*** Dataset records
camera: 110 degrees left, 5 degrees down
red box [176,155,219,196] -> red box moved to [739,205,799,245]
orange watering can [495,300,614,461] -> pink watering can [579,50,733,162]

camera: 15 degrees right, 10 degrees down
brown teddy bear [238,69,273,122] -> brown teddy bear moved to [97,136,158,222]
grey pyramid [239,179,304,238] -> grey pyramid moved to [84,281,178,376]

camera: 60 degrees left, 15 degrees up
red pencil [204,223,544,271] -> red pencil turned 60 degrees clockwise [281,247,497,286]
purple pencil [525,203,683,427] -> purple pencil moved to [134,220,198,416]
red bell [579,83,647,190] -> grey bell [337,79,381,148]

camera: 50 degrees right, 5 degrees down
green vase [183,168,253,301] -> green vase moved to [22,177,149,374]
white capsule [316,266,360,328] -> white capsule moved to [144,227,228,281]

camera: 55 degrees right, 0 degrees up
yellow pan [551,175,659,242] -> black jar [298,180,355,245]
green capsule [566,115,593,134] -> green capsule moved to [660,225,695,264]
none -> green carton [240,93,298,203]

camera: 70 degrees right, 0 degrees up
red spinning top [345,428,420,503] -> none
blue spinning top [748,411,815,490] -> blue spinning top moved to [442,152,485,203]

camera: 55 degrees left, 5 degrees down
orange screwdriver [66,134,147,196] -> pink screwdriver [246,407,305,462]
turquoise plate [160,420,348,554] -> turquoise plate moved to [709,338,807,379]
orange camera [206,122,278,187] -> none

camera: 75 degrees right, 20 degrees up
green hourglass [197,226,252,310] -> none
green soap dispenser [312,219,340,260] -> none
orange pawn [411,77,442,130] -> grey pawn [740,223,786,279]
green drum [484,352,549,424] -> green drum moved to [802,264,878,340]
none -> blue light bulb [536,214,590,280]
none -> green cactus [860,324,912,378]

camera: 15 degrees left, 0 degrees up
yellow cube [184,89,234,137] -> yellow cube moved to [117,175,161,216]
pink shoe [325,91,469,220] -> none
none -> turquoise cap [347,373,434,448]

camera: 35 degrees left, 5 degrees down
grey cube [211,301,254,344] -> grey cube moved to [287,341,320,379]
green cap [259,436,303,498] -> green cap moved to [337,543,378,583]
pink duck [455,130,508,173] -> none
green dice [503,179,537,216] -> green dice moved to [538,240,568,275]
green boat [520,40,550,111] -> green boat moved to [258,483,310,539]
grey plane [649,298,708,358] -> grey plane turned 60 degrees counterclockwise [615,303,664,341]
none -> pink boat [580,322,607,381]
******
Give back, word for word, the lines from the one with "camera: 55 degrees left, 5 degrees down" through the last line of the entries, both included, and no other line.

● **Task output**
camera: 55 degrees left, 5 degrees down
orange screwdriver [66,134,147,196] -> pink screwdriver [246,407,305,462]
turquoise plate [160,420,348,554] -> turquoise plate moved to [709,338,807,379]
orange camera [206,122,278,187] -> none

camera: 75 degrees right, 20 degrees up
green hourglass [197,226,252,310] -> none
green soap dispenser [312,219,340,260] -> none
orange pawn [411,77,442,130] -> grey pawn [740,223,786,279]
green drum [484,352,549,424] -> green drum moved to [802,264,878,340]
none -> blue light bulb [536,214,590,280]
none -> green cactus [860,324,912,378]

camera: 15 degrees left, 0 degrees up
yellow cube [184,89,234,137] -> yellow cube moved to [117,175,161,216]
pink shoe [325,91,469,220] -> none
none -> turquoise cap [347,373,434,448]

camera: 35 degrees left, 5 degrees down
grey cube [211,301,254,344] -> grey cube moved to [287,341,320,379]
green cap [259,436,303,498] -> green cap moved to [337,543,378,583]
pink duck [455,130,508,173] -> none
green dice [503,179,537,216] -> green dice moved to [538,240,568,275]
green boat [520,40,550,111] -> green boat moved to [258,483,310,539]
grey plane [649,298,708,358] -> grey plane turned 60 degrees counterclockwise [615,303,664,341]
none -> pink boat [580,322,607,381]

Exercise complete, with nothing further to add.